= Goal of the exercise =
Of all the lines in these entries, count those that contain "minus" and give only the total.

= Provided data =
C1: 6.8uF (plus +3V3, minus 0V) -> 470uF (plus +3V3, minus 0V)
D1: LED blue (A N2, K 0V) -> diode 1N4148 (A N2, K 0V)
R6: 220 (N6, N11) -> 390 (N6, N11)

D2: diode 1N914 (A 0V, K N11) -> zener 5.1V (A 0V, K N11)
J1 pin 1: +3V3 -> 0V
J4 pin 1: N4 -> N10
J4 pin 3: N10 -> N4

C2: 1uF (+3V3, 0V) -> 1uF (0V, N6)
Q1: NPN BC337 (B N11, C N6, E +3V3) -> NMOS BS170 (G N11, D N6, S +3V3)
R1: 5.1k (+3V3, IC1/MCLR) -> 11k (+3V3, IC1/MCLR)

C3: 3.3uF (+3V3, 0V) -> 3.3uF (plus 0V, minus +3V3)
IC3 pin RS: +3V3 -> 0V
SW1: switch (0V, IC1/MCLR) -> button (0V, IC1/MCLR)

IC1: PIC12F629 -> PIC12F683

--

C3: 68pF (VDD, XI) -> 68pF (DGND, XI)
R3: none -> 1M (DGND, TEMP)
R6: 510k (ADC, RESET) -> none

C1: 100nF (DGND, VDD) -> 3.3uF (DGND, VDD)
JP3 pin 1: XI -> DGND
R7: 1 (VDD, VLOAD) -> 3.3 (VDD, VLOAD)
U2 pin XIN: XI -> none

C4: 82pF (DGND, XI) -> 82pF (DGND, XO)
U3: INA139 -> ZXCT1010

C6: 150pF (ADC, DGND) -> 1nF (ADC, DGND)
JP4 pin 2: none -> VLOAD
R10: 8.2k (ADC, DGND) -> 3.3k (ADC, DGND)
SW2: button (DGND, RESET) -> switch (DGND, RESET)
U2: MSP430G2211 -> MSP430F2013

---

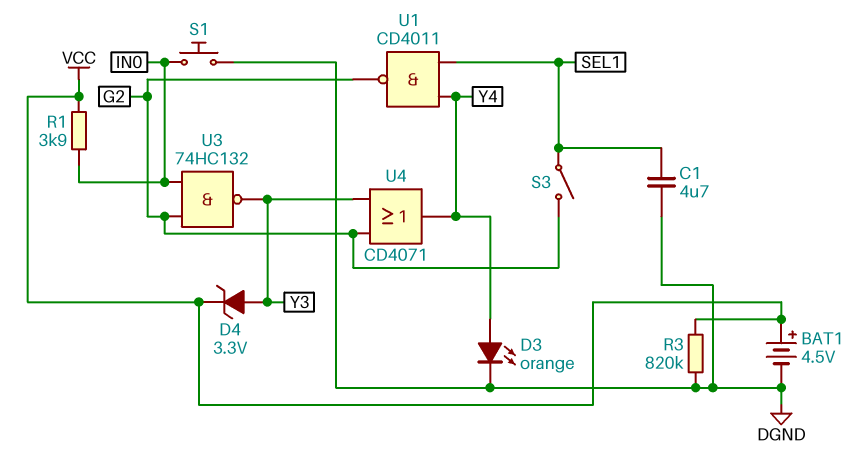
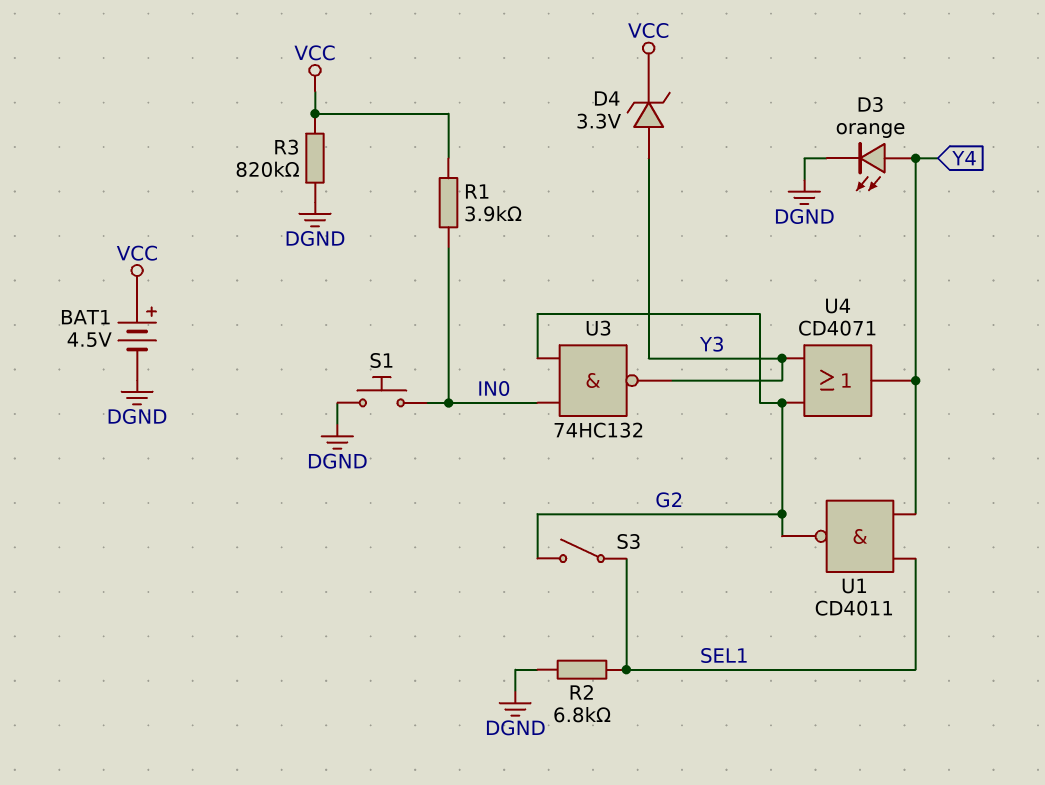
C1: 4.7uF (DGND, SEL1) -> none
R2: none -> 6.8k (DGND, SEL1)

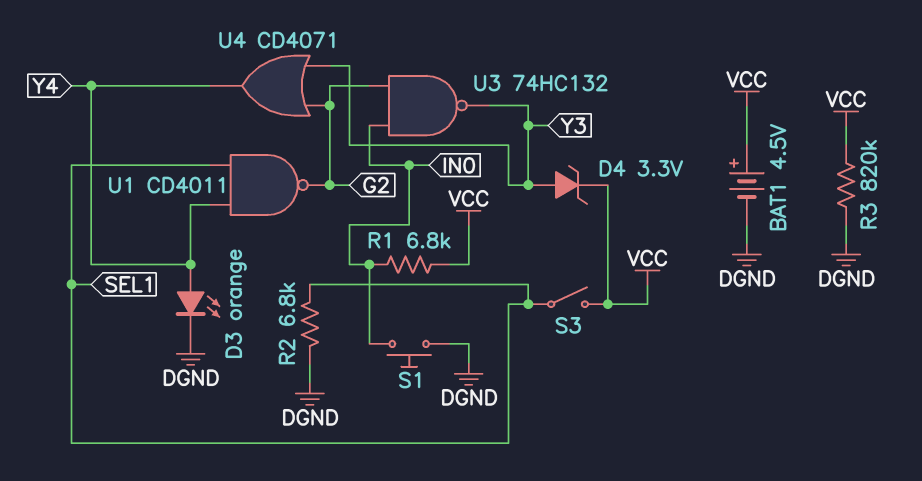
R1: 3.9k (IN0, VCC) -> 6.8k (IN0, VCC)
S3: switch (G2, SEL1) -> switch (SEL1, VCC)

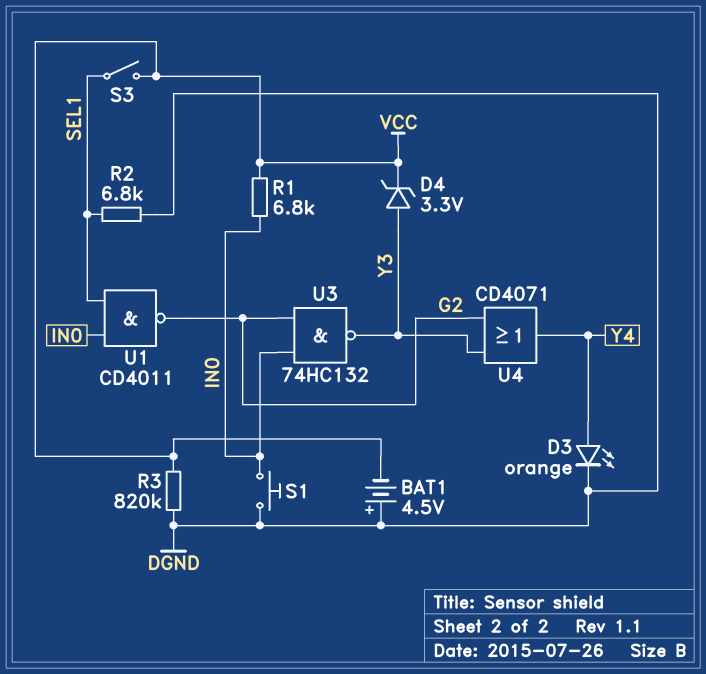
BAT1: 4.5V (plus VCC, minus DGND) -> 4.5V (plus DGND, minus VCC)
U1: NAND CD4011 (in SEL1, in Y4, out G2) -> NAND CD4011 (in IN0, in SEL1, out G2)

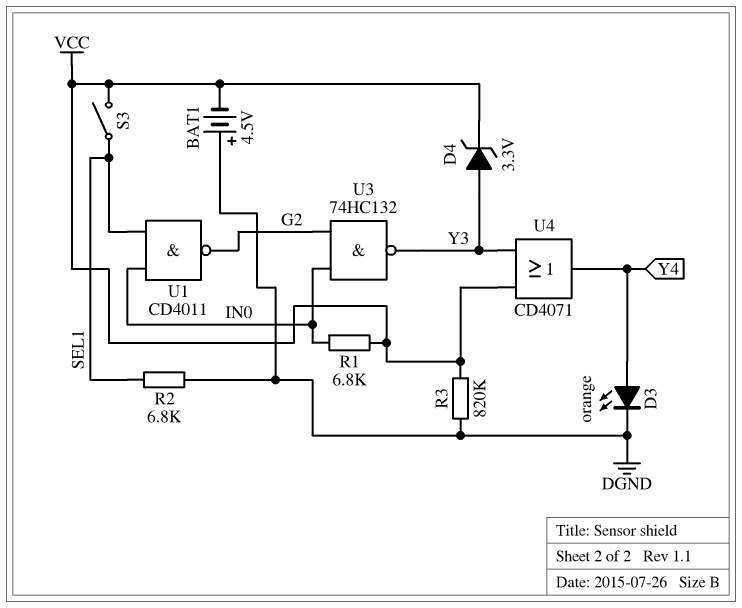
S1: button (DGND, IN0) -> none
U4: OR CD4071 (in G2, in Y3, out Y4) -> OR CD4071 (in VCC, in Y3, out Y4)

= Output =
3